## EXERCISE INSTRUCTIONS
A faithful copy of all the data is the goal; omit the pictures.

BEGIN

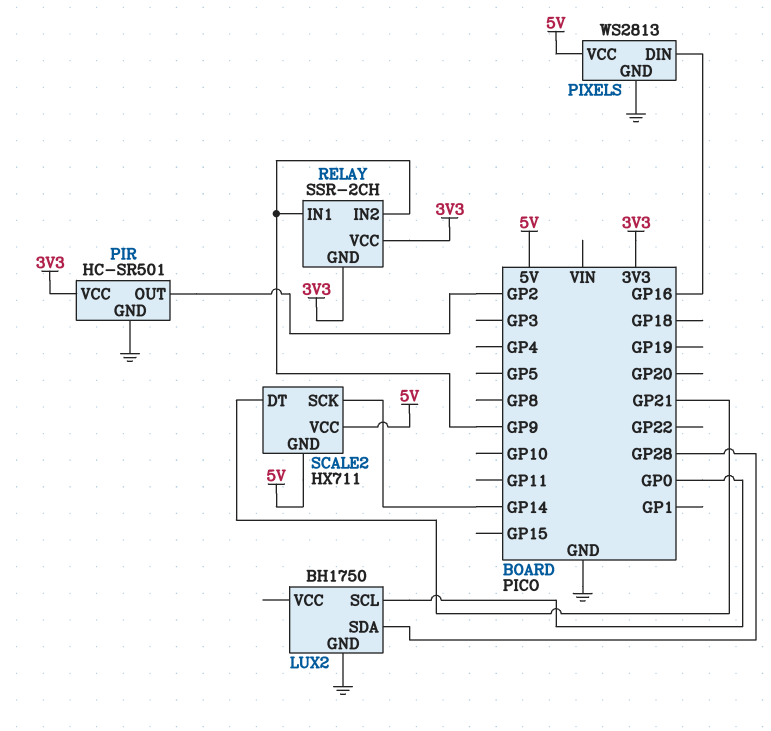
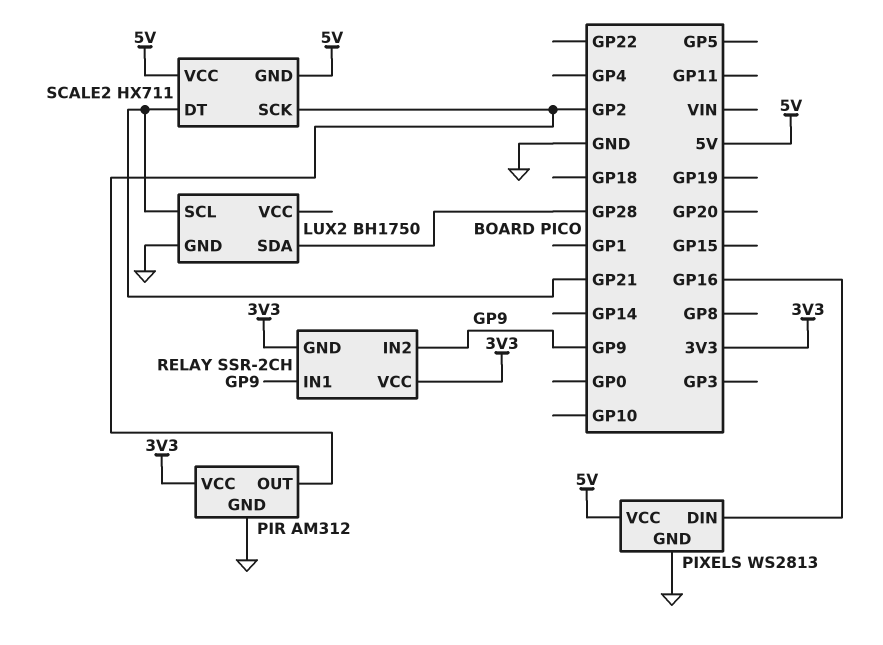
LUX2 pin SCL: GP0 -> GP21
PIR: HC-SR501 -> AM312
SCALE2 pin SCK: GP14 -> GP2

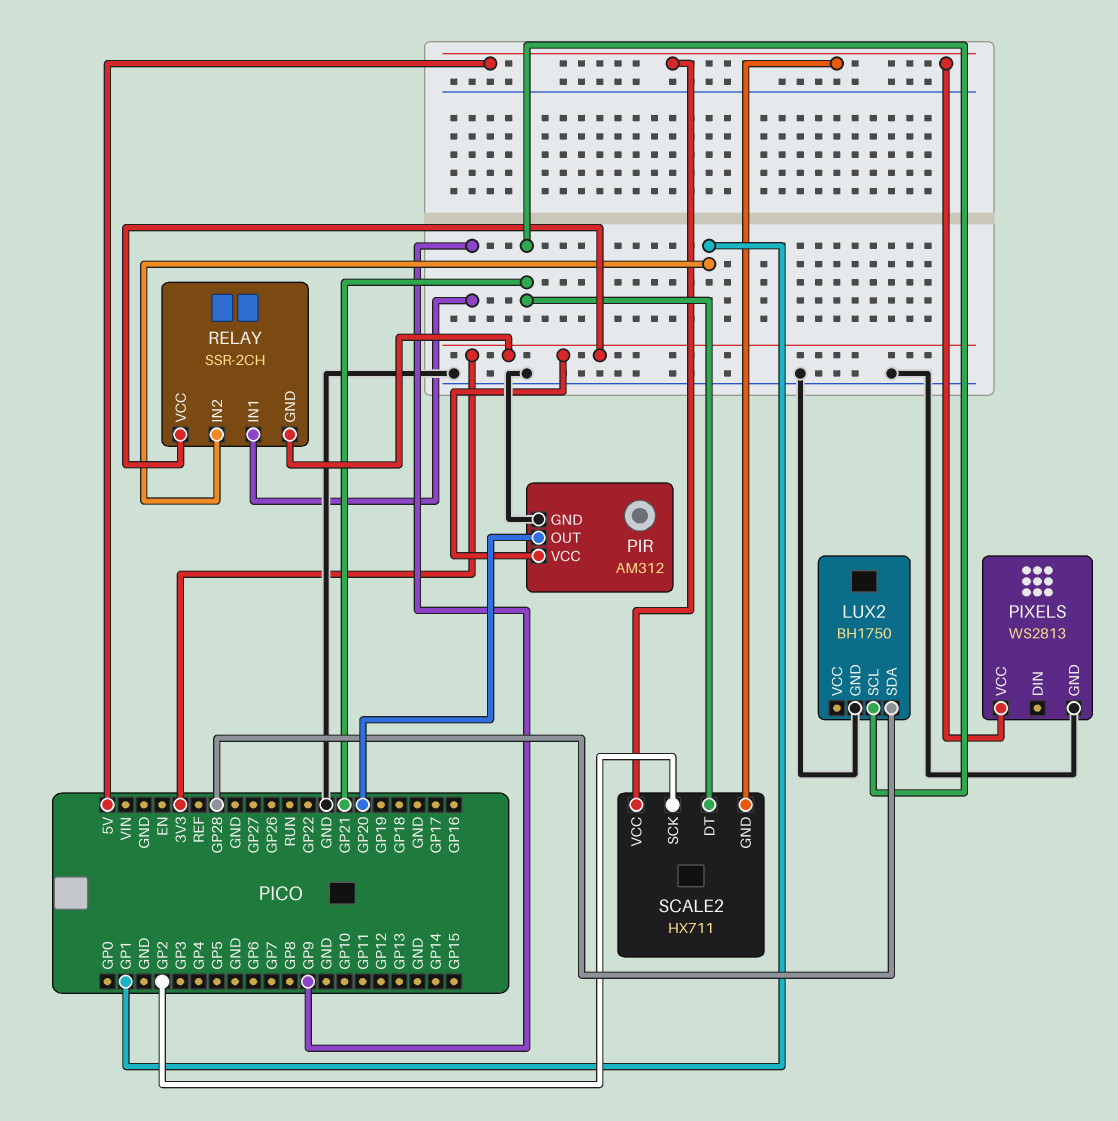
PIR pin OUT: GP2 -> GP20
PIXELS pin DIN: GP16 -> none
RELAY pin IN2: GP9 -> GP1

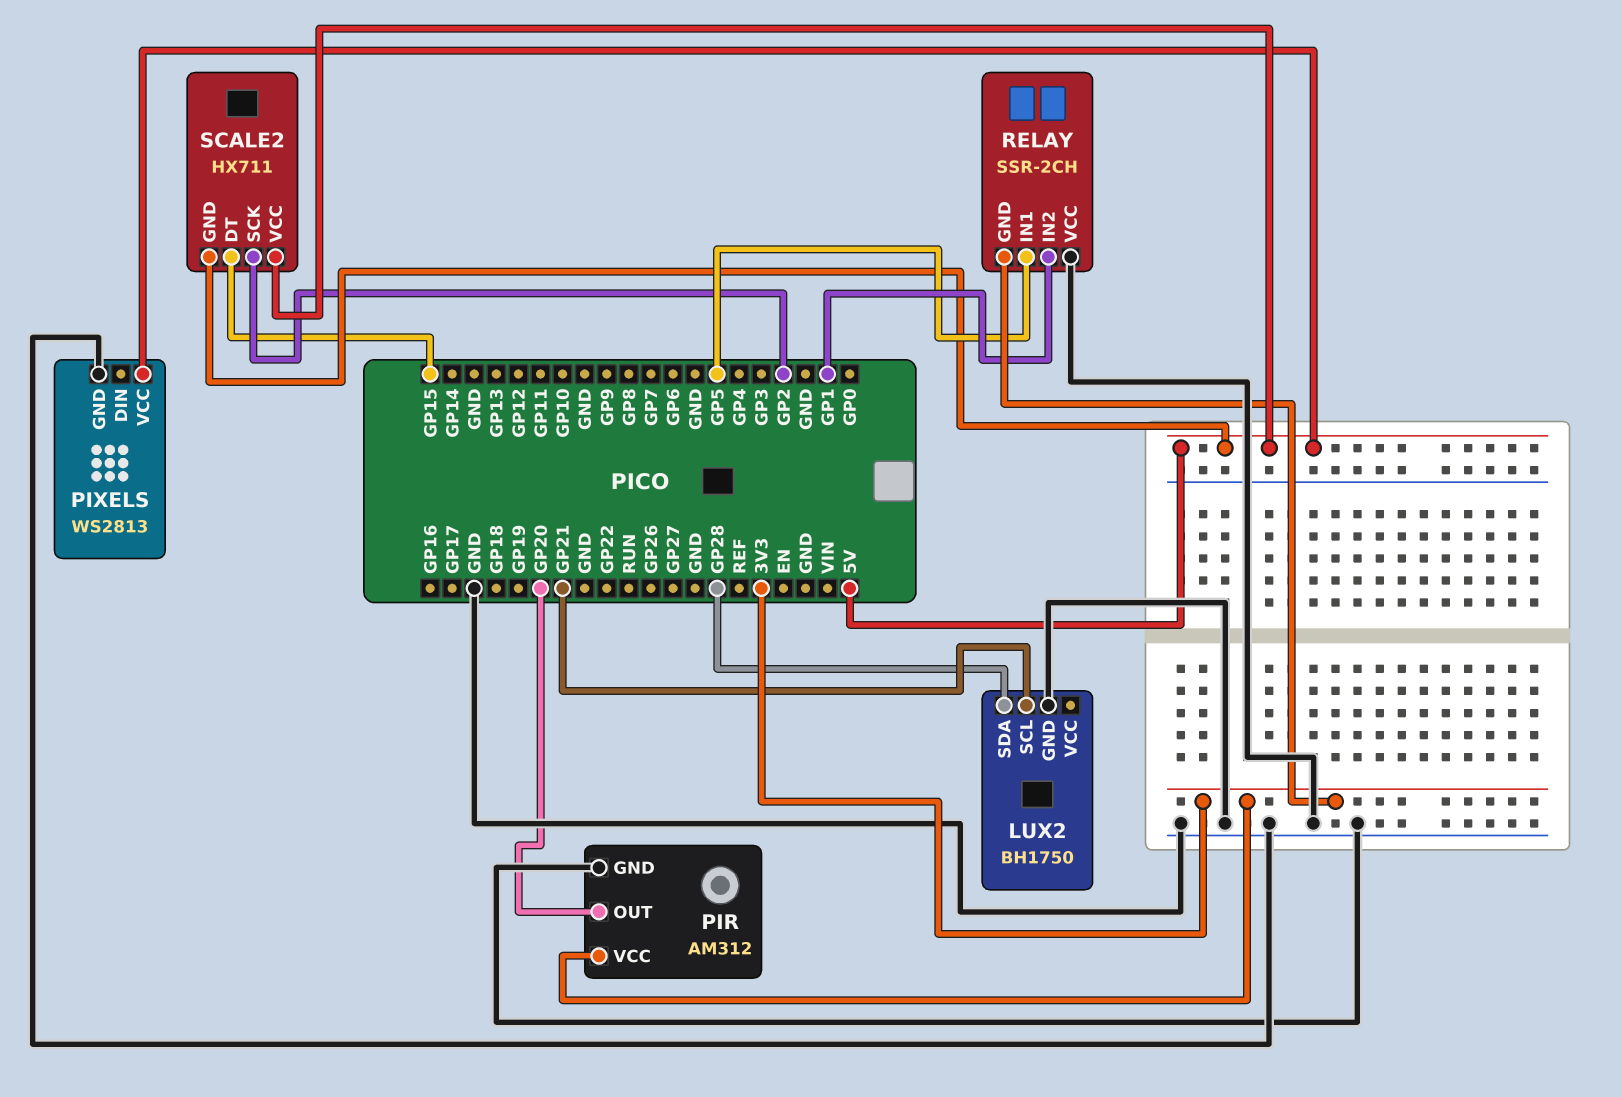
RELAY pin IN1: GP9 -> GP5
RELAY pin VCC: 3V3 -> GND
SCALE2 pin DT: GP21 -> GP15

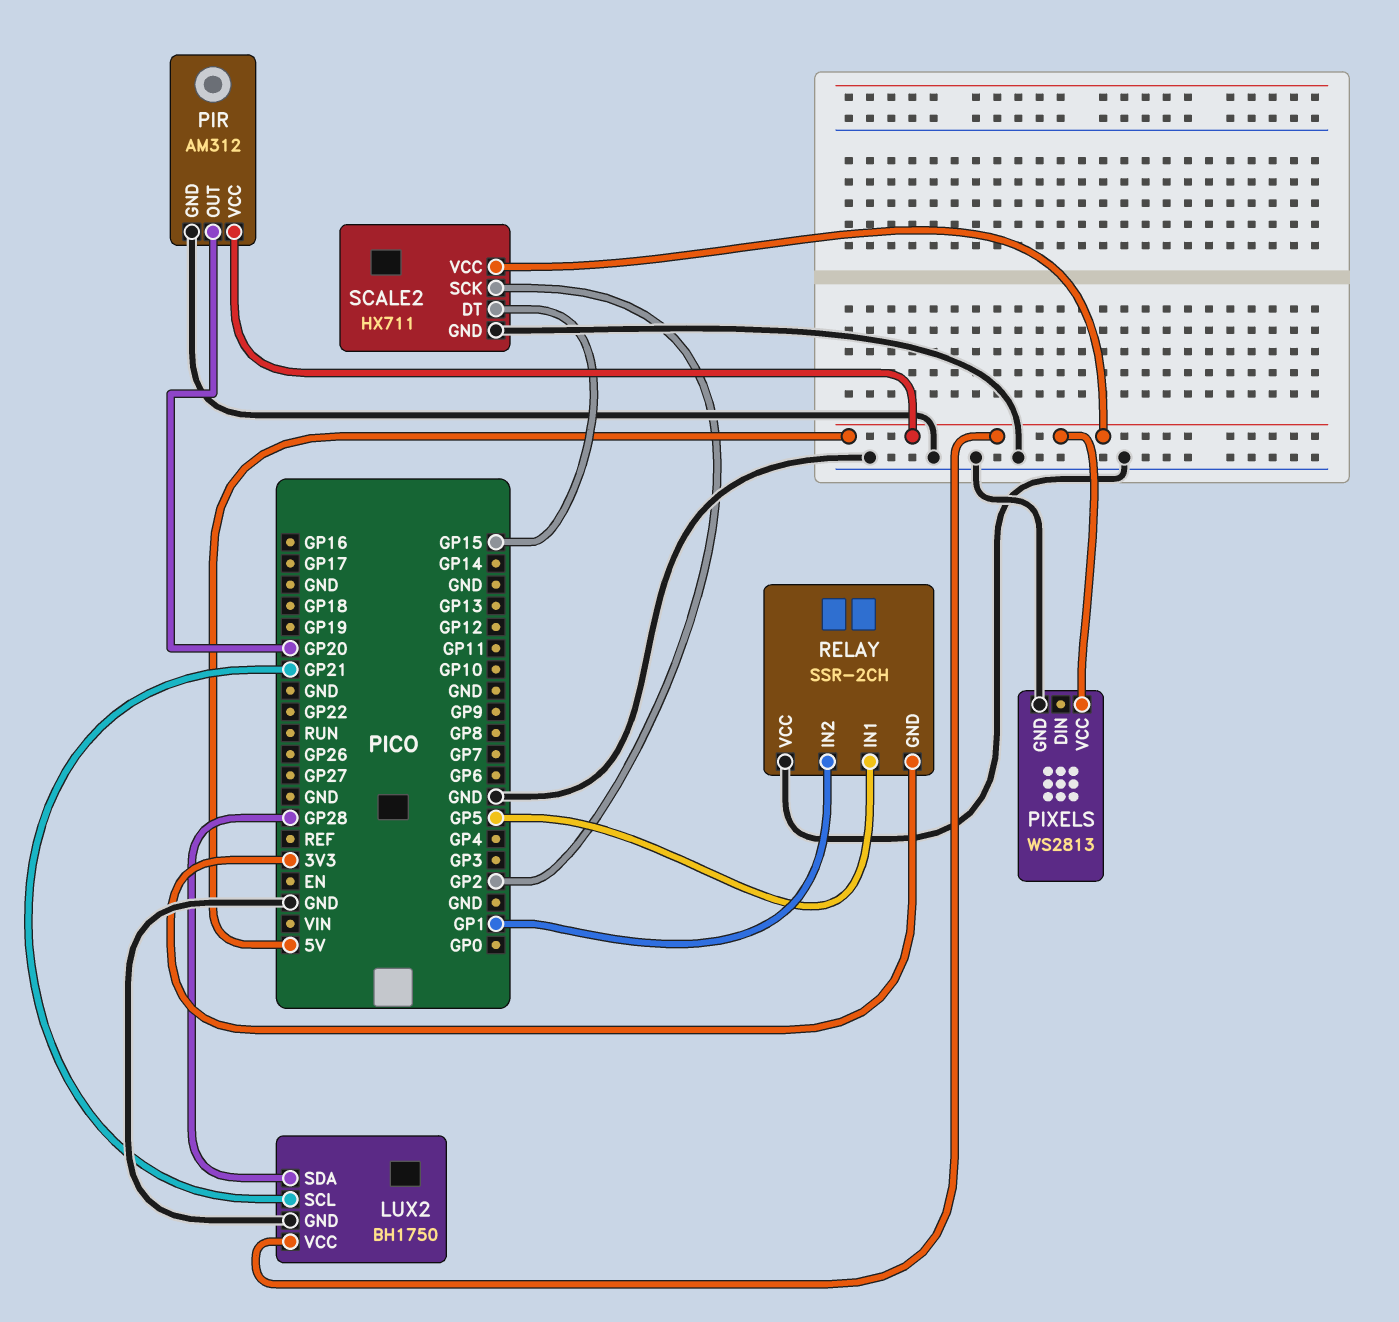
LUX2 pin VCC: none -> 5V
PIR pin VCC: 3V3 -> 5V
SCALE2 pin GND: 5V -> GND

END

## ANSWER SECTION
LUX2 pin SCL: GP0 -> GP21
PIR: HC-SR501 -> AM312
SCALE2 pin SCK: GP14 -> GP2

PIR pin OUT: GP2 -> GP20
PIXELS pin DIN: GP16 -> none
RELAY pin IN2: GP9 -> GP1

RELAY pin IN1: GP9 -> GP5
RELAY pin VCC: 3V3 -> GND
SCALE2 pin DT: GP21 -> GP15

LUX2 pin VCC: none -> 5V
PIR pin VCC: 3V3 -> 5V
SCALE2 pin GND: 5V -> GND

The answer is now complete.